• What to work on
Render the stretch of the data below, from the line containing "Question: Which is farther from the shiny" through the line containing "Image resolution: width=960", as a JSON list of strings with one string per line and blank lines omitted. Leave the pictures out of the answer.

_ _ _ _ _ _ _

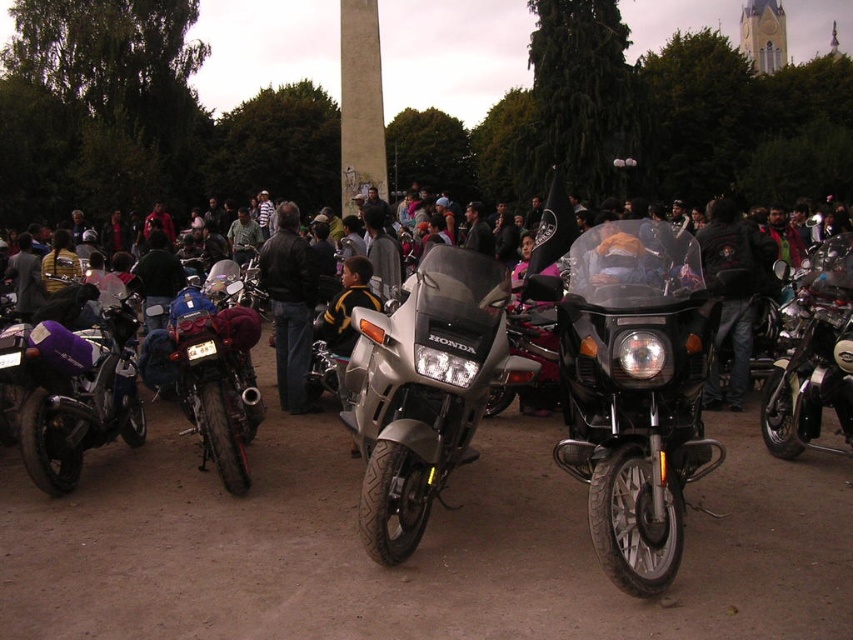
Question: In this image, where is silver metallic motorcycle at center located relative to brushed metal motorcycle at center?

Choices:
 (A) right
 (B) left

Answer: (A)

Question: Is shiny chrome motorcycle at center wider than black leather jacket at center?

Choices:
 (A) no
 (B) yes

Answer: (A)

Question: From the image, what is the correct spatial relationship of brushed metal motorcycle at center in relation to shiny chrome motorcycle at center?

Choices:
 (A) above
 (B) below

Answer: (B)

Question: Among these points, which one is nearest to the camera?

Choices:
 (A) (252, 400)
 (B) (428, 332)
 (C) (297, 344)

Answer: (B)

Question: Which is farther from the shiny chrome motorcycle at center?

Choices:
 (A) black leather jacket at center
 (B) purple matte bag at left
 (C) silver metallic motorcycle at center
 (D) brushed metal motorcycle at center

Answer: (B)

Question: Based on their relative distances, which object is farther from the black matte motorcycle at center?

Choices:
 (A) black leather jacket at center
 (B) shiny chrome motorcycle at center
 (C) purple matte bag at left
 (D) brushed metal motorcycle at center

Answer: (C)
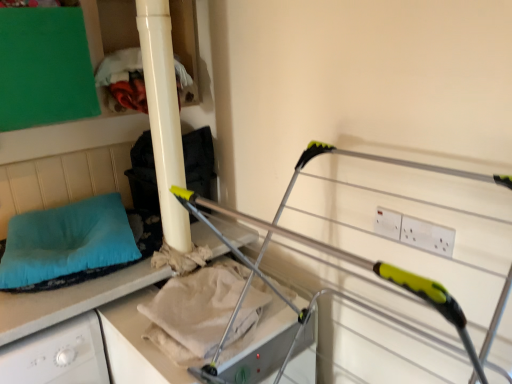
Question: From a real-world perspective, is teal fabric pillow at left physically located above or below beige cotton sheet at center?

Choices:
 (A) below
 (B) above

Answer: (B)

Question: Considering their positions, is teal fabric pillow at left located in front of or behind beige cotton sheet at center?

Choices:
 (A) front
 (B) behind

Answer: (B)

Question: Which is farther from the beige cotton sheet at center?

Choices:
 (A) metallic silver drying rack at center
 (B) matte white pillar at upper left
 (C) teal fabric pillow at left

Answer: (A)

Question: Estimate the real-world distances between objects in this image. Which object is farther from the beige cotton sheet at center?

Choices:
 (A) metallic silver drying rack at center
 (B) matte white pillar at upper left
 (C) teal fabric pillow at left

Answer: (A)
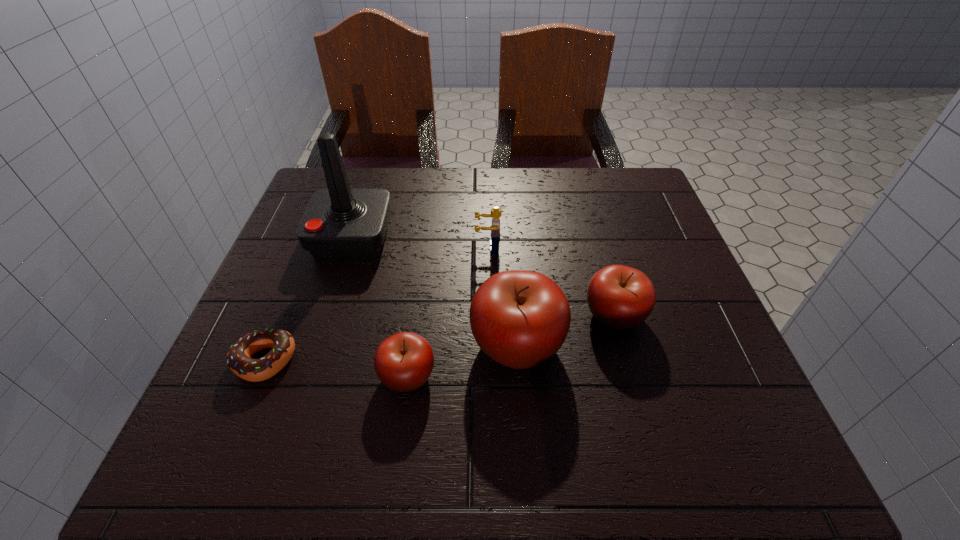
Find the location of a particular element. This screenshot has height=540, width=960. joystick at the left edge is located at coordinates (339, 222).

This screenshot has width=960, height=540. I want to click on object located at the right edge, so click(620, 297).

Image resolution: width=960 pixels, height=540 pixels. In order to click on object at the far left corner in this screenshot , I will do point(339,222).

At what (x,y) coordinates should I click in order to perform the action: click on object located in the near left corner section of the desktop. Please return your answer as a coordinate pair (x, y). The image size is (960, 540). Looking at the image, I should click on (239, 360).

In the image, there is a desktop. Where is `vacant area at the far edge`? The width and height of the screenshot is (960, 540). vacant area at the far edge is located at coordinates (562, 209).

In the image, there is a desktop. What are the coordinates of `vacant region at the near edge` in the screenshot? It's located at (631, 403).

What are the coordinates of `vacant space at the left edge of the desktop` in the screenshot? It's located at (293, 323).

Locate an element on the screen. The width and height of the screenshot is (960, 540). free space at the right edge of the desktop is located at coordinates (716, 321).

In the image, there is a desktop. Where is `free space at the far left corner`? The height and width of the screenshot is (540, 960). free space at the far left corner is located at coordinates (356, 172).

In the image, there is a desktop. Find the location of `free space at the far right corner`. free space at the far right corner is located at coordinates (592, 179).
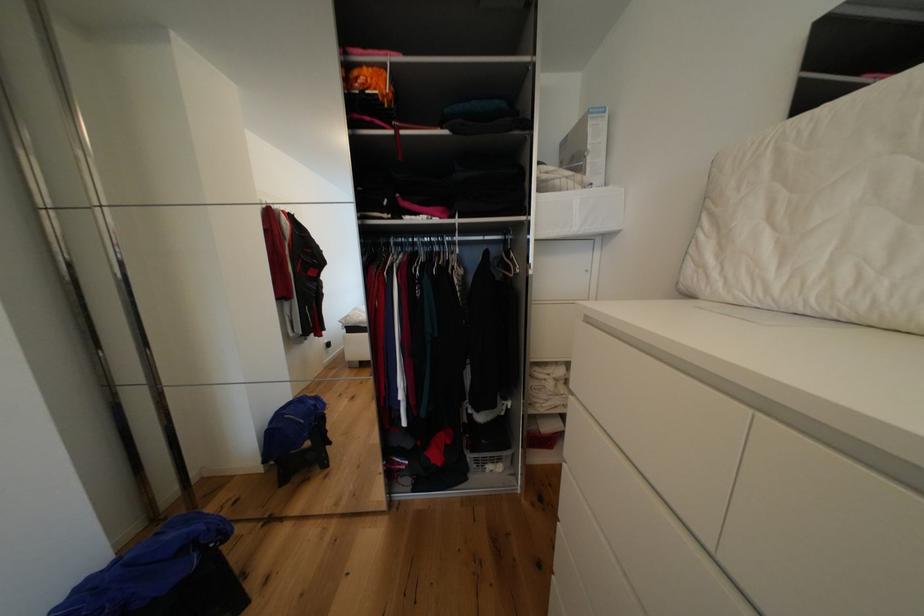
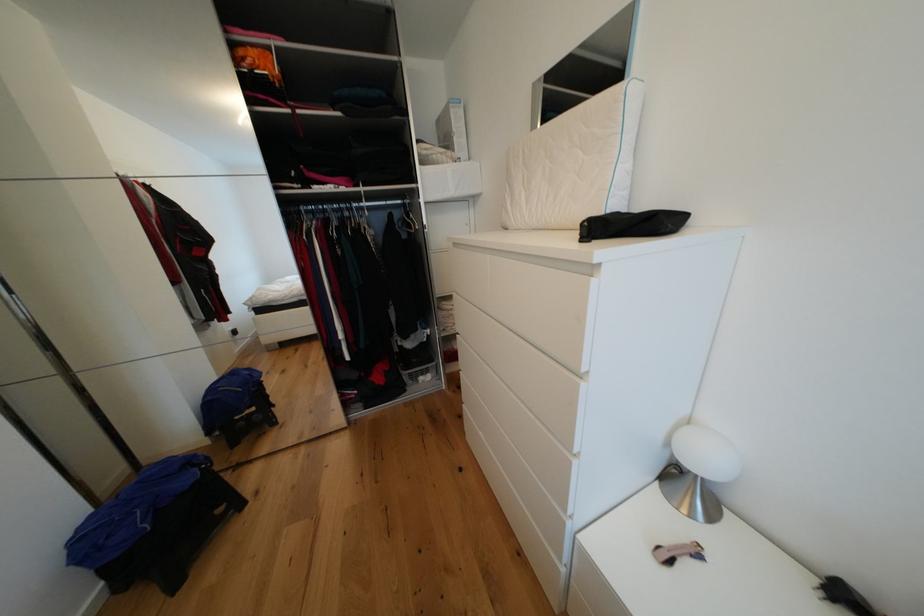
Question: How did the camera likely rotate?

Choices:
 (A) Left
 (B) Right
 (C) Up
 (D) Down

Answer: (B)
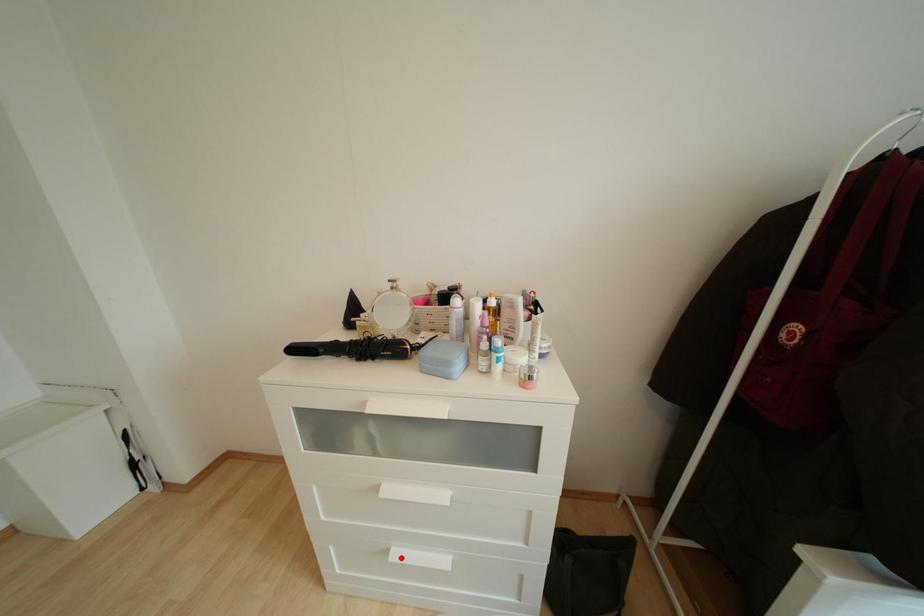
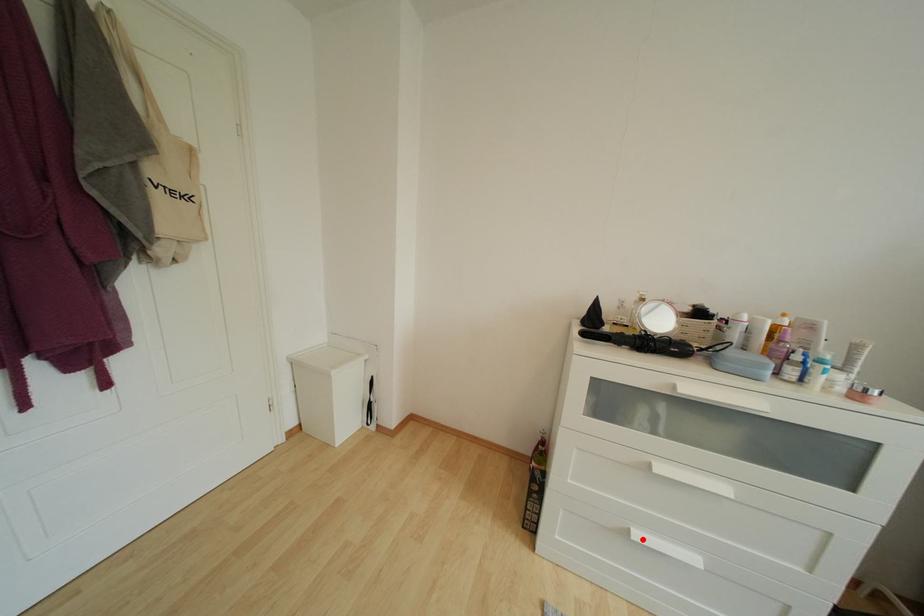
I am providing you with two images of the same scene from different viewpoints. A red point is marked on the first image and another point is marked on the second image. Is the marked point in image1 the same physical position as the marked point in image2?

Yes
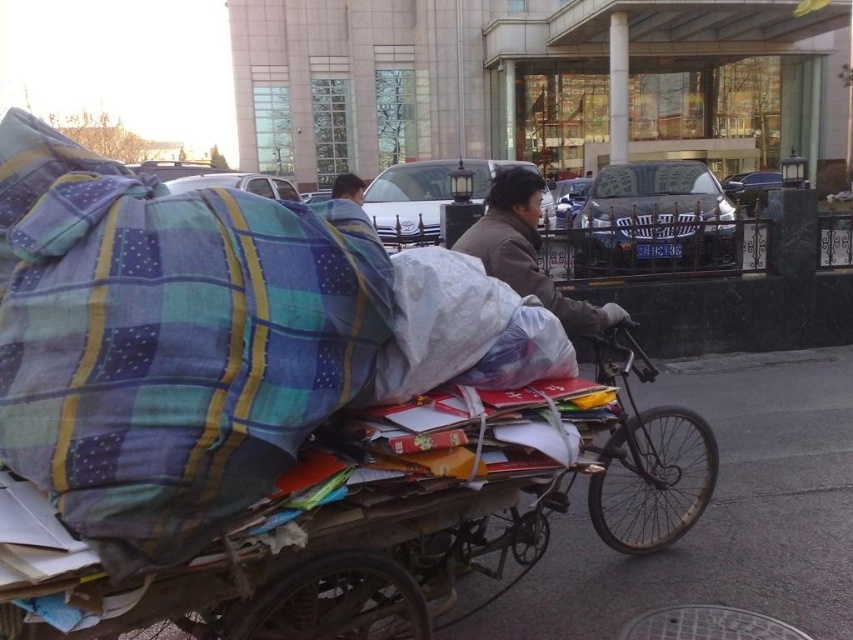
You are a delivery person who needs to move the wooden cart at center and the brown fuzzy coat at center through a narrow doorway. Based on their sizes, which object might be harder to fit through the doorway?

The wooden cart at center is taller than the brown fuzzy coat at center, so the wooden cart at center might be harder to fit through the narrow doorway due to its greater height.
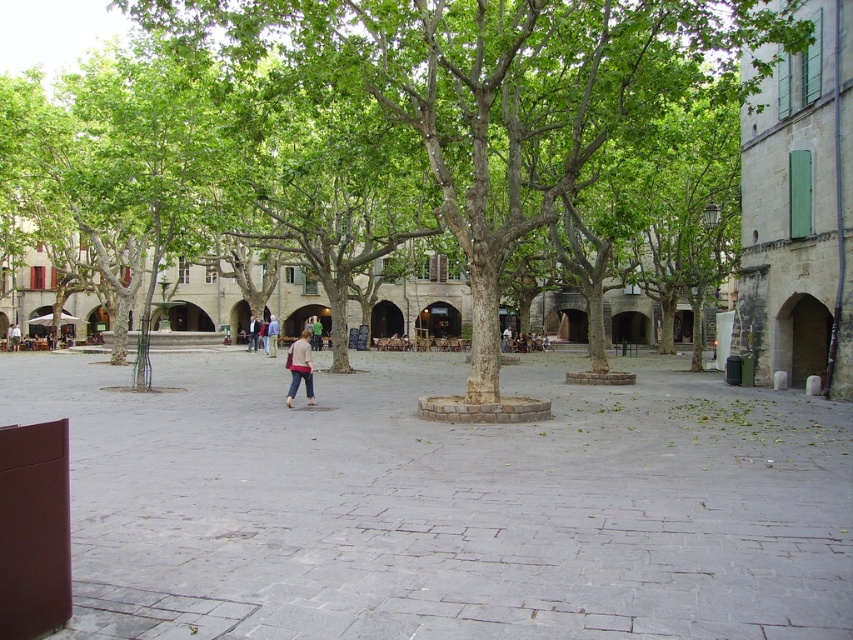
You are a delivery person carrying a box that is 3 meters long. You need to move from the gray stone courtyard at lower left to the pink fabric pants at center. Is there enough space for your box to fit through the path between them?

The distance between the gray stone courtyard at lower left and the pink fabric pants at center is 5.46 meters. Since the box is 3 meters long, there is enough space for the box to fit through the path between them.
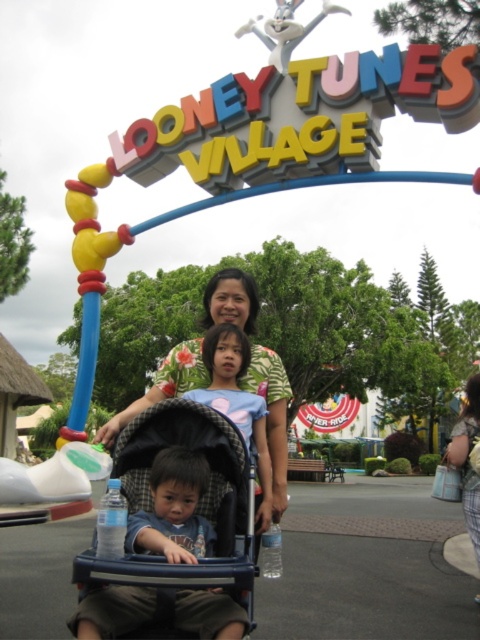
In the scene shown: Between blue plastic baby carriage at center and floral print shirt at center, which one has less height?

Standing shorter between the two is blue plastic baby carriage at center.

Does blue plastic baby carriage at center appear over floral print shirt at center?

Incorrect, blue plastic baby carriage at center is not positioned above floral print shirt at center.

Is point (180, 428) positioned before point (275, 440)?

Yes, point (180, 428) is in front of point (275, 440).

Locate an element on the screen. The height and width of the screenshot is (640, 480). blue plastic baby carriage at center is located at coordinates [199, 500].

Can you confirm if floral print shirt at center is shorter than floral shirt at center?

In fact, floral print shirt at center may be taller than floral shirt at center.

The width and height of the screenshot is (480, 640). I want to click on floral print shirt at center, so click(x=272, y=416).

Describe the element at coordinates (272, 416) in the screenshot. This screenshot has height=640, width=480. I see `floral print shirt at center` at that location.

Locate an element on the screen. floral print shirt at center is located at coordinates (272, 416).

Based on the photo, can you confirm if blue denim shirt at center is positioned to the right of floral shirt at center?

Incorrect, blue denim shirt at center is not on the right side of floral shirt at center.

Who is taller, blue denim shirt at center or floral shirt at center?

Standing taller between the two is floral shirt at center.

Locate an element on the screen. This screenshot has height=640, width=480. blue denim shirt at center is located at coordinates (237, 401).

Locate an element on the screen. blue denim shirt at center is located at coordinates (237, 401).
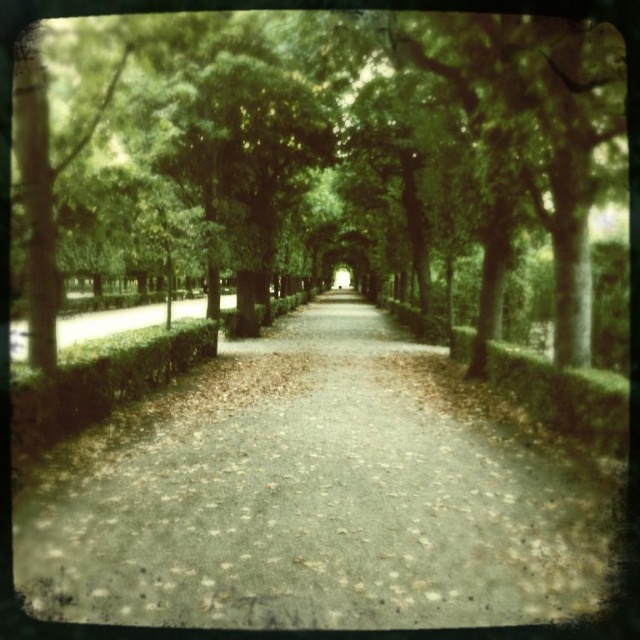
Which is behind, point (515, 100) or point (140, 534)?

The point (515, 100) is behind.

Which is above, green leafy tree at center or dull gray concrete path at center?

green leafy tree at center is higher up.

Which is in front, point (580, 29) or point (356, 372)?

Point (580, 29)

Locate an element on the screen. The image size is (640, 640). green leafy tree at center is located at coordinates (349, 148).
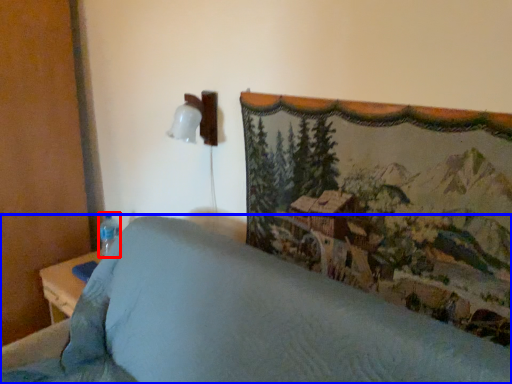
Question: Among these objects, which one is farthest to the camera, bottle (highlighted by a red box) or furniture (highlighted by a blue box)?

Choices:
 (A) bottle
 (B) furniture

Answer: (A)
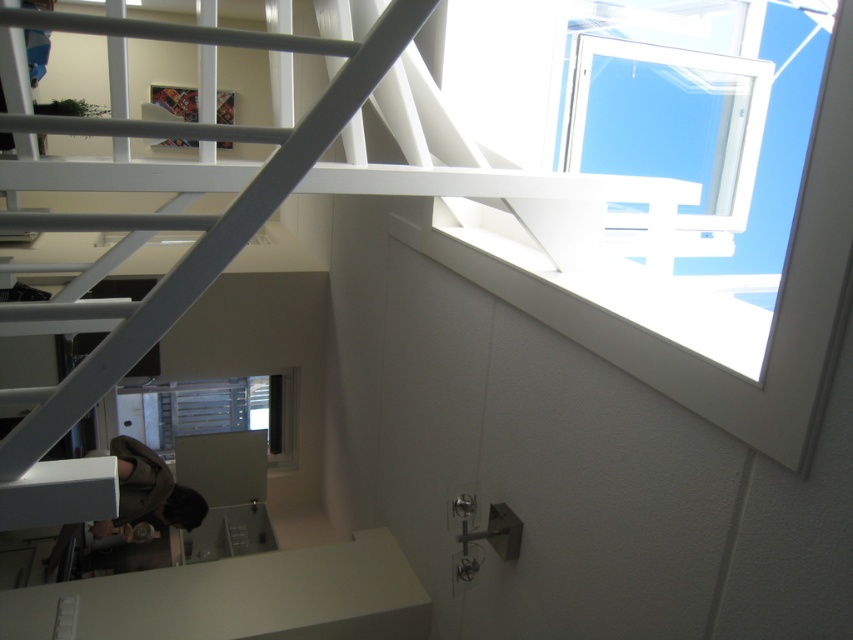
Question: Does white matte stair at upper right come behind clear glass window at center?

Choices:
 (A) yes
 (B) no

Answer: (B)

Question: Which object is the closest to the white matte stair at upper right?

Choices:
 (A) transparent glass window at upper right
 (B) clear glass window at center

Answer: (A)

Question: Among these points, which one is farthest from the camera?

Choices:
 (A) (201, 396)
 (B) (44, 408)
 (C) (572, 83)

Answer: (A)

Question: Does transparent glass window at upper right have a lesser width compared to white matte ladder at upper left?

Choices:
 (A) no
 (B) yes

Answer: (A)

Question: Does white matte ladder at upper left have a greater width compared to white matte stair at upper right?

Choices:
 (A) no
 (B) yes

Answer: (A)

Question: Based on their relative distances, which object is nearer to the white matte ladder at upper left?

Choices:
 (A) clear glass window at center
 (B) white matte stair at upper right
 (C) transparent glass window at upper right

Answer: (B)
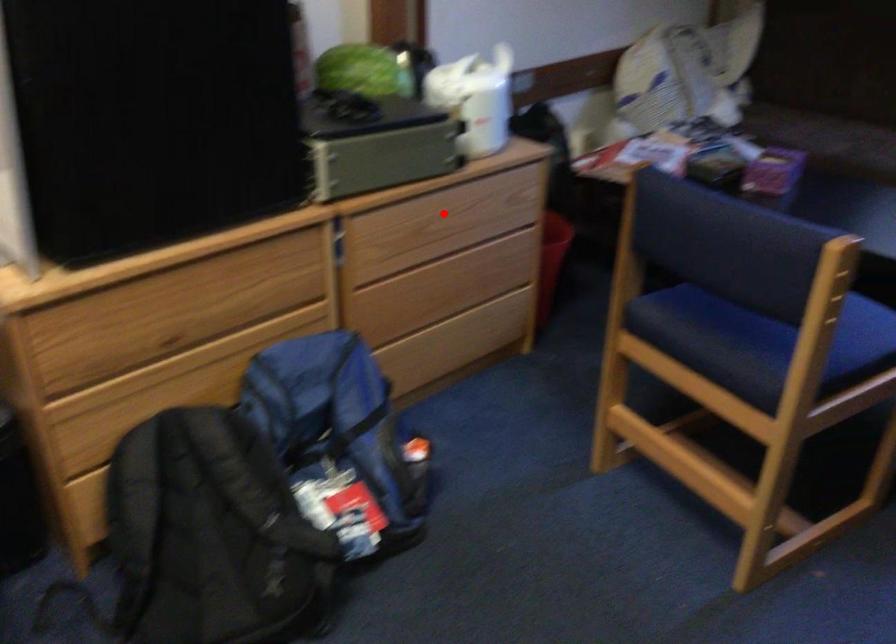
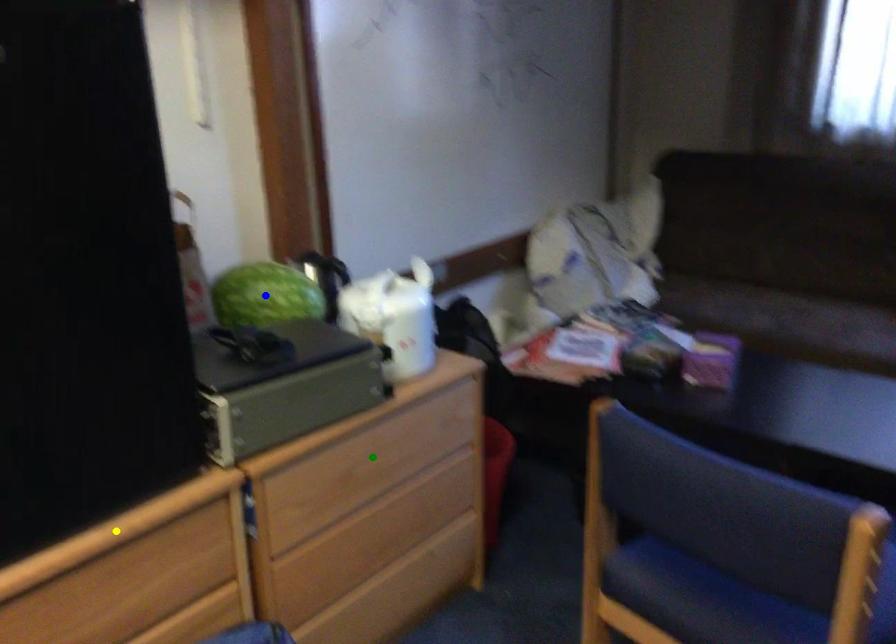
Question: I am providing you with two images of the same scene from different viewpoints. A red point is marked on the first image. You are given multiple points on the second image. In image 2, which mark is for the same physical point as the one in image 1?

Choices:
 (A) yellow point
 (B) blue point
 (C) green point

Answer: (C)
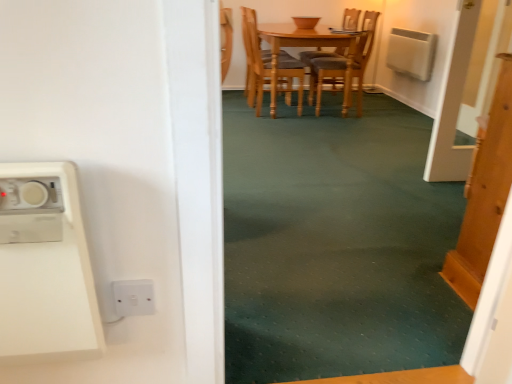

_ _ _ _ _ _ _

• Full solution
[
  "Question: Which is farther from the shiny chrome motorcycle at center?",
  "Choices:",
  " (A) black leather jacket at center",
  " (B) purple matte bag at left",
  " (C) silver metallic motorcycle at center",
  " (D) brushed metal motorcycle at center",
  "Answer: (B)",
  "Question: Based on their relative distances, which object is farther from the black matte motorcycle at center?",
  "Choices:",
  " (A) black leather jacket at center",
  " (B) shiny chrome motorcycle at center",
  " (C) purple matte bag at left",
  " (D) brushed metal motorcycle at center",
  "Answer: (C)",
  "Question: From a real-world perspective, is teal fabric pillow at left physically located above or below beige cotton sheet at center?",
  "Choices:",
  " (A) below",
  " (B) above",
  "Answer: (B)",
  "Question: Considering their positions, is teal fabric pillow at left located in front of or behind beige cotton sheet at center?",
  "Choices:",
  " (A) front",
  " (B) behind",
  "Answer: (B)",
  "Question: Which is farther from the beige cotton sheet at center?",
  "Choices:",
  " (A) metallic silver drying rack at center",
  " (B) matte white pillar at upper left",
  " (C) teal fabric pillow at left",
  "Answer: (A)",
  "Question: Estimate the real-world distances between objects in this image. Which object is farther from the beige cotton sheet at center?",
  "Choices:",
  " (A) metallic silver drying rack at center",
  " (B) matte white pillar at upper left",
  " (C) teal fabric pillow at left",
  "Answer: (A)",
  "Find the location of a particular element. This screenshot has height=540, width=960. joystick at the left edge is located at coordinates (339, 222).",
  "This screenshot has width=960, height=540. I want to click on object located at the right edge, so click(620, 297).",
  "Image resolution: width=960 pixels, height=540 pixels. In order to click on object at the far left corner in this screenshot , I will do point(339,222)."
]